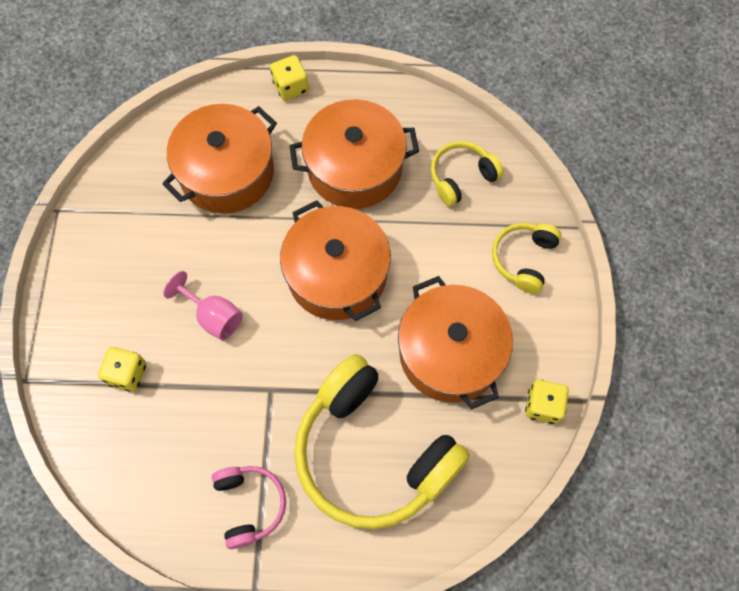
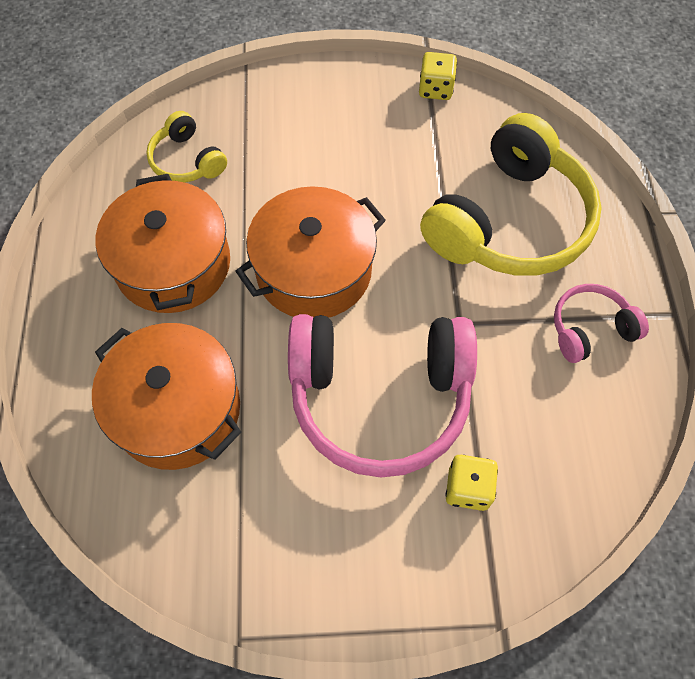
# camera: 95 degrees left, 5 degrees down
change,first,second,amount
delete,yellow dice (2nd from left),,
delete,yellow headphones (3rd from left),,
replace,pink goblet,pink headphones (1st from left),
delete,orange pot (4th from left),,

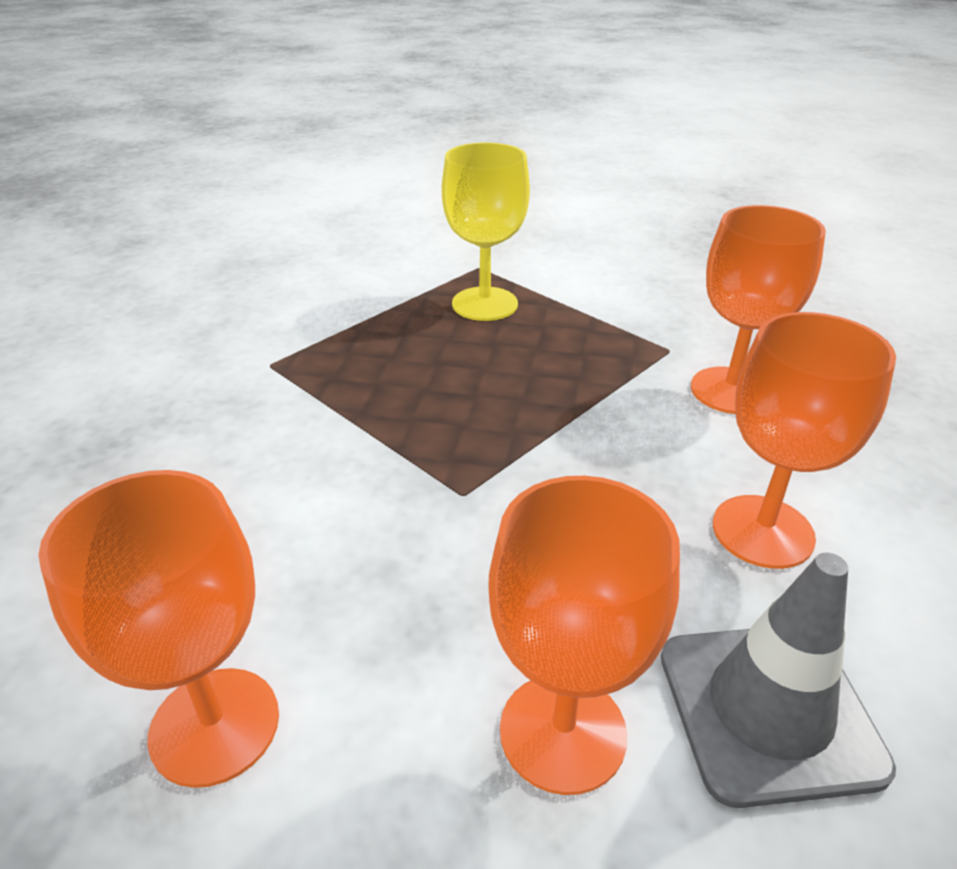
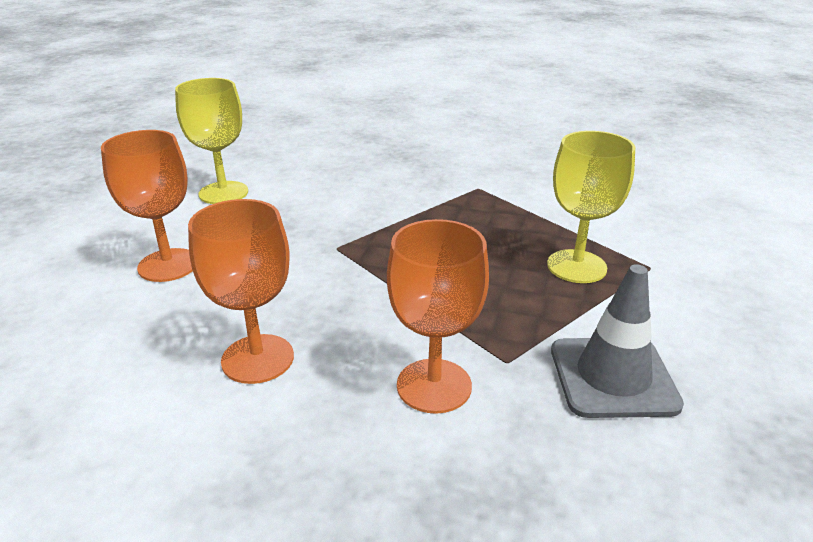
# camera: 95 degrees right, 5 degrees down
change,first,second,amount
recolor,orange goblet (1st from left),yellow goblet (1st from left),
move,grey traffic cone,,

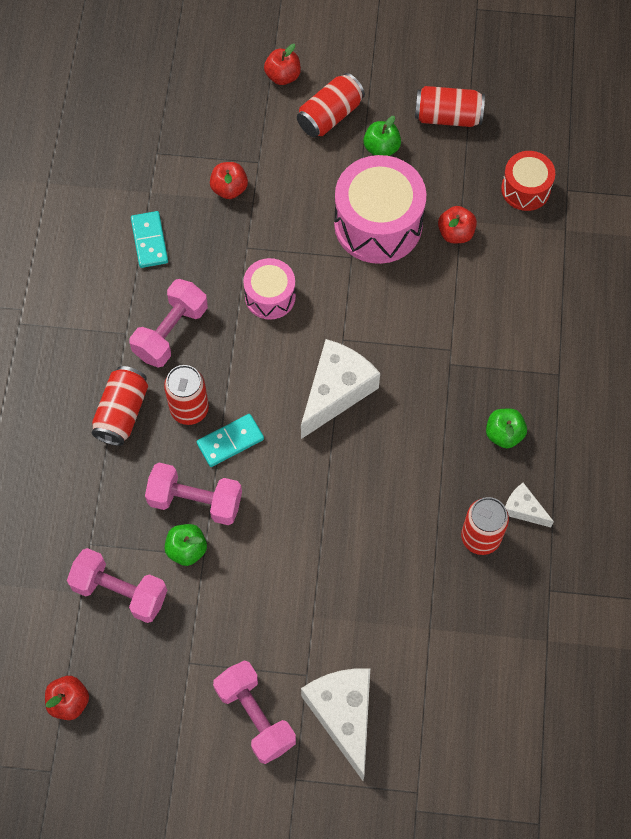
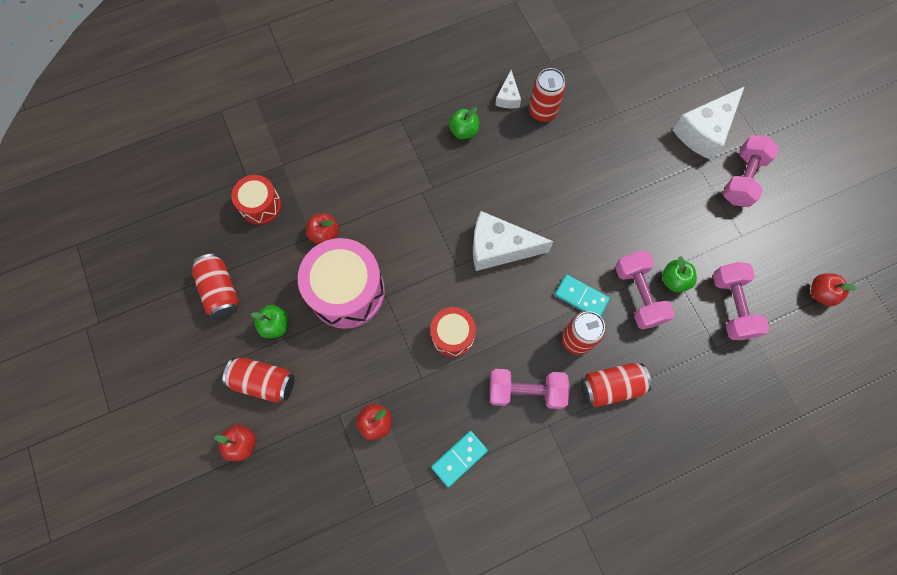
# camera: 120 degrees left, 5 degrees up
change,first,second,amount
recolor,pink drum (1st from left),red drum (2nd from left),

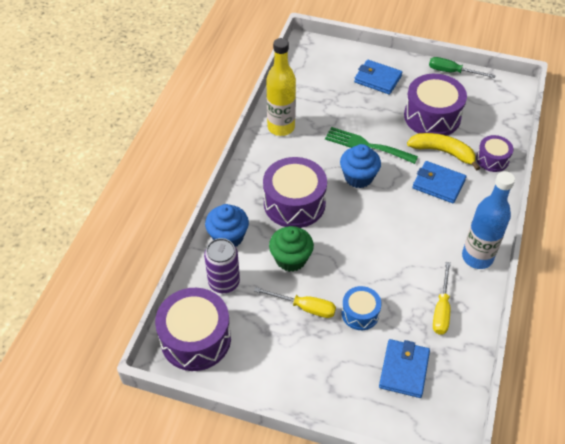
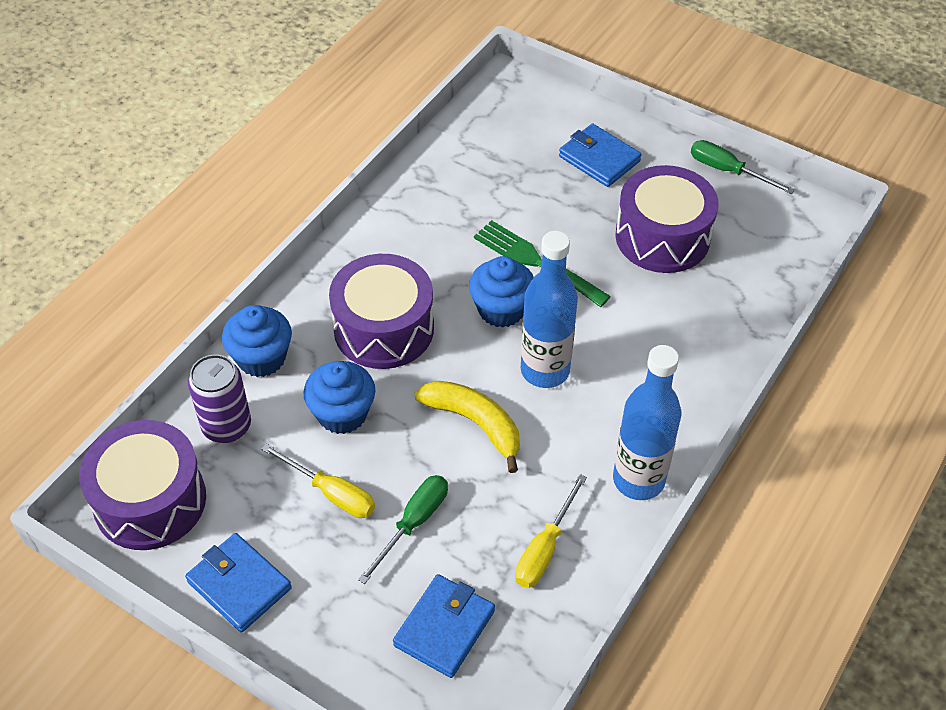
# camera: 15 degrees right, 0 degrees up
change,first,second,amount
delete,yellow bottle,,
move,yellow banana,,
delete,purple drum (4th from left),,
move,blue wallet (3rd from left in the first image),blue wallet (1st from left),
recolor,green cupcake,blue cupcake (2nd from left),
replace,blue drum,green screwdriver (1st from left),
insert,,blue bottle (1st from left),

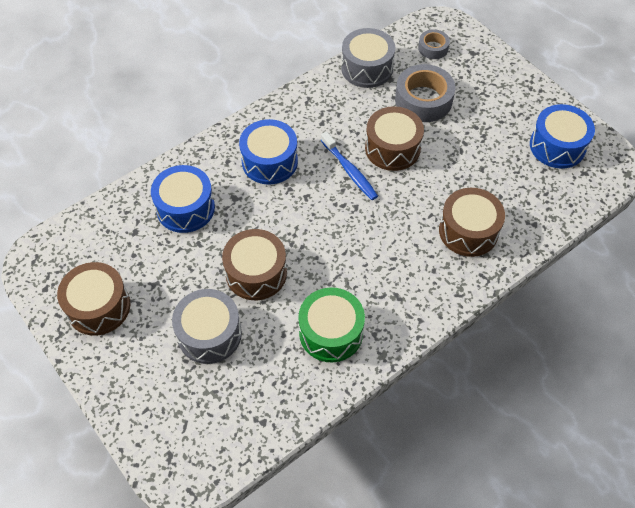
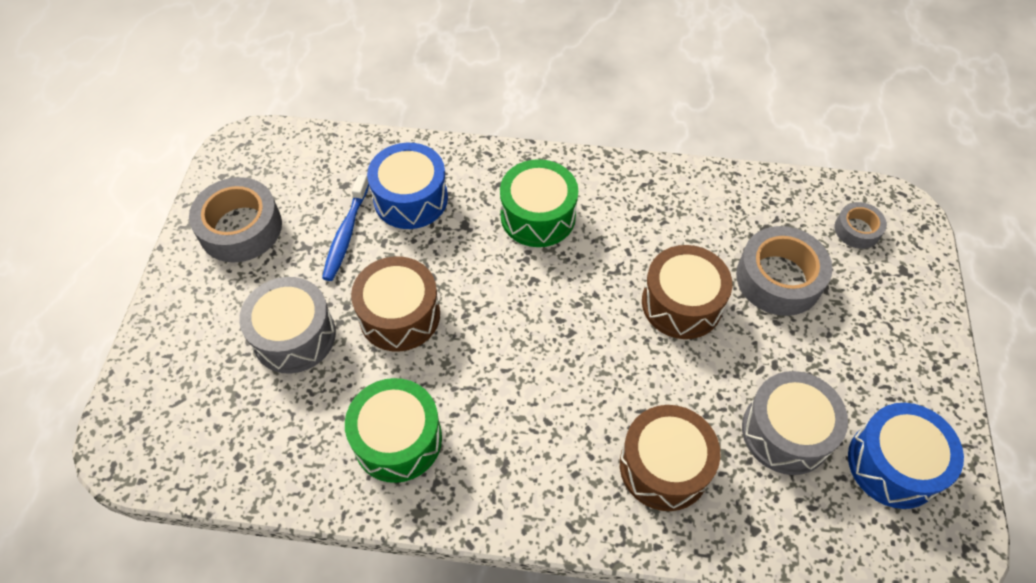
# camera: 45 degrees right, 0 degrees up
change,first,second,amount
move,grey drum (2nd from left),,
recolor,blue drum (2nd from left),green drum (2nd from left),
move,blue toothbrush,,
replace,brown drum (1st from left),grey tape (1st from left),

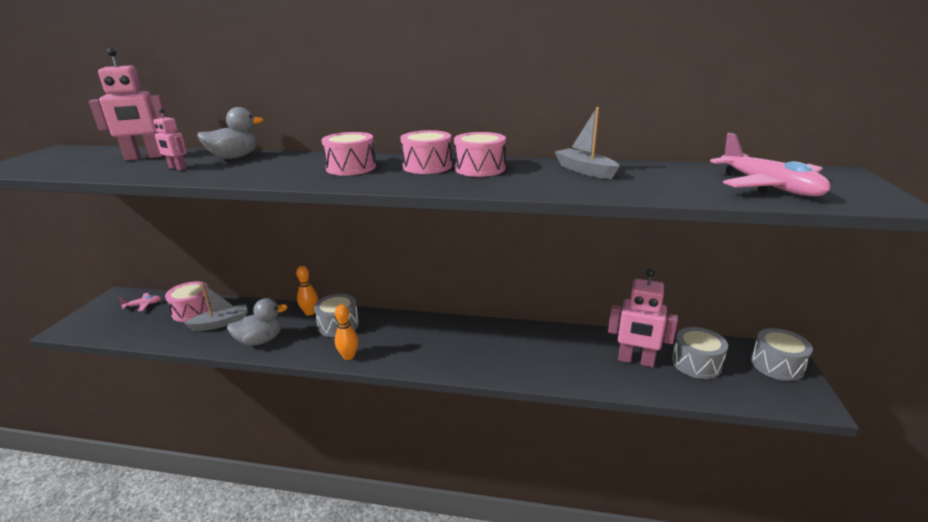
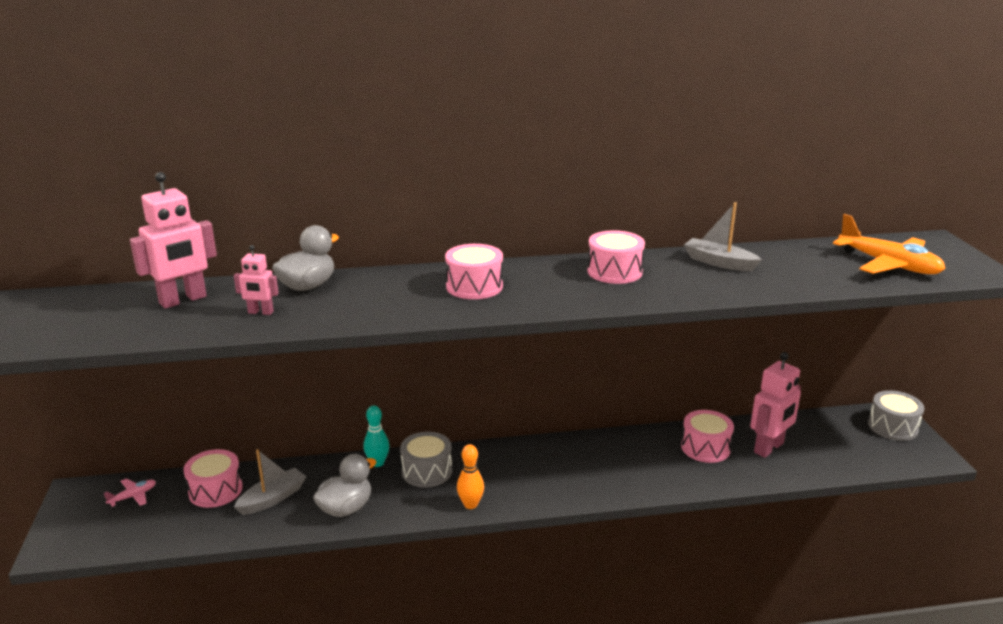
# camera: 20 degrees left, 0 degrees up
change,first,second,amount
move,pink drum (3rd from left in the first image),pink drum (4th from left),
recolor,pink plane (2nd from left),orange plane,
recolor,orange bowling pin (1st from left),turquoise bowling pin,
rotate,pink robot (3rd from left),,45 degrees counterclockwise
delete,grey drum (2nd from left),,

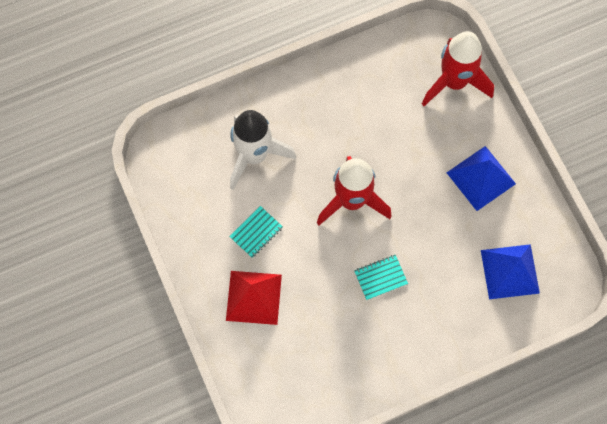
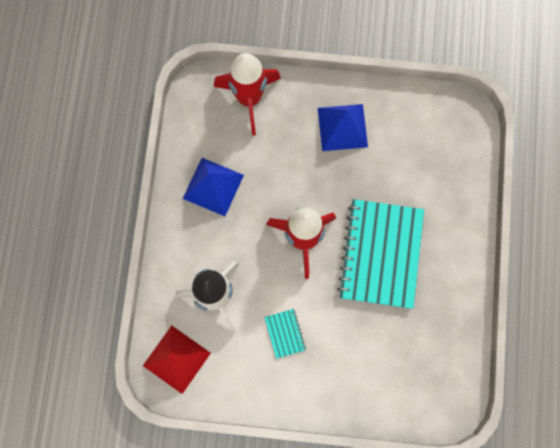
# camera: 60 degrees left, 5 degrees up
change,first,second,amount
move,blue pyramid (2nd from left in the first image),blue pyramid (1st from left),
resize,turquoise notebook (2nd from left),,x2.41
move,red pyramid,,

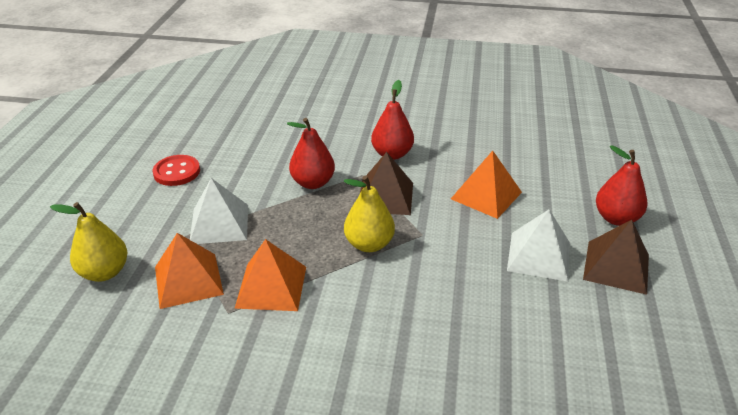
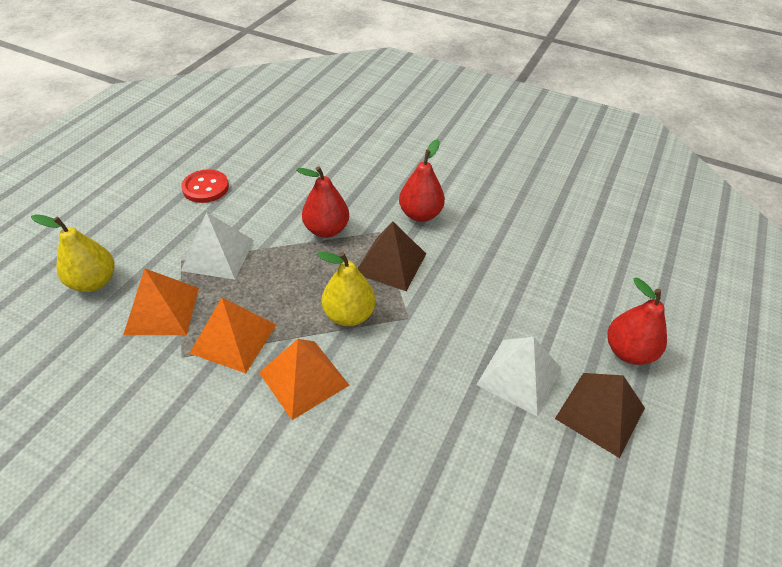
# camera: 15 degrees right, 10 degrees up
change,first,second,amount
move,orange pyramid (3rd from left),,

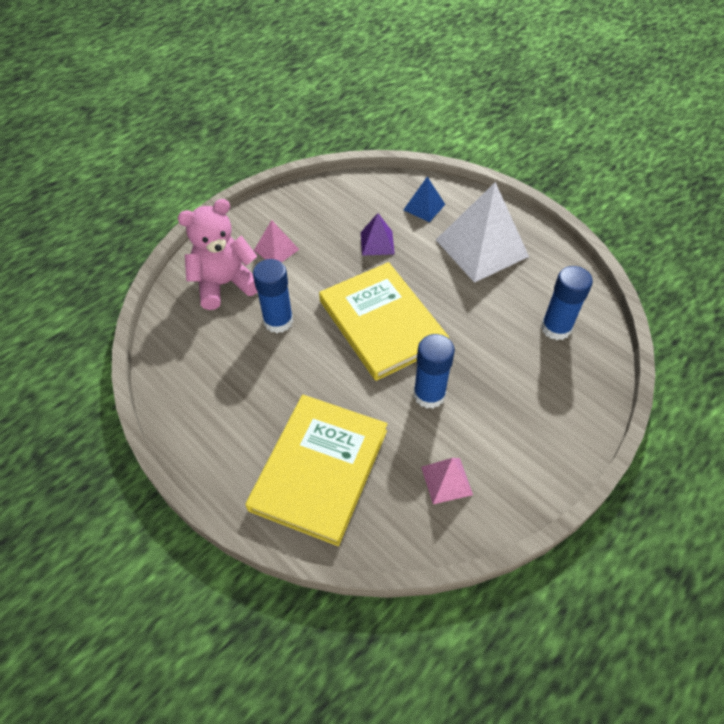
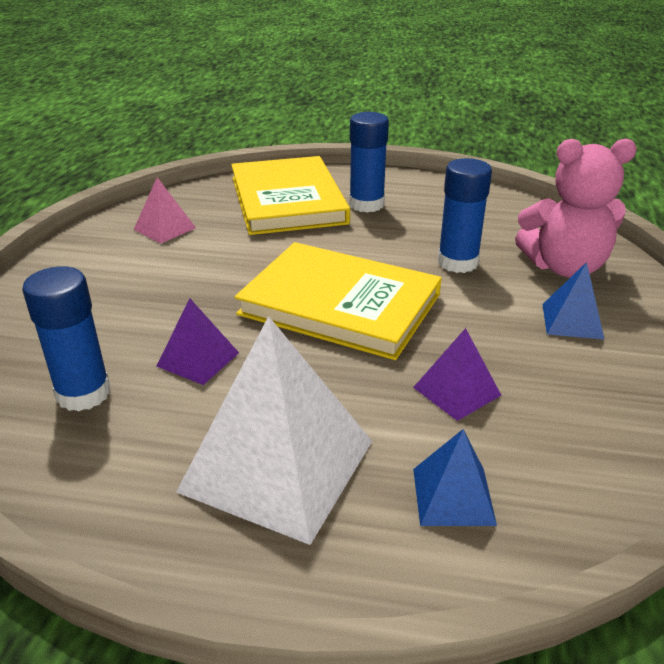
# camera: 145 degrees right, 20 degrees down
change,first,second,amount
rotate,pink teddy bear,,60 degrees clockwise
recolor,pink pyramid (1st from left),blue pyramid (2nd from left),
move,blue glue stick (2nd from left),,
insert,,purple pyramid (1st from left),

--

*TASK DIRECTIONS*: The task calls for all lines in the entries that hold "headphones".

*TASK ANSWER*:
delete,yellow headphones (3rd from left),,
replace,pink goblet,pink headphones (1st from left),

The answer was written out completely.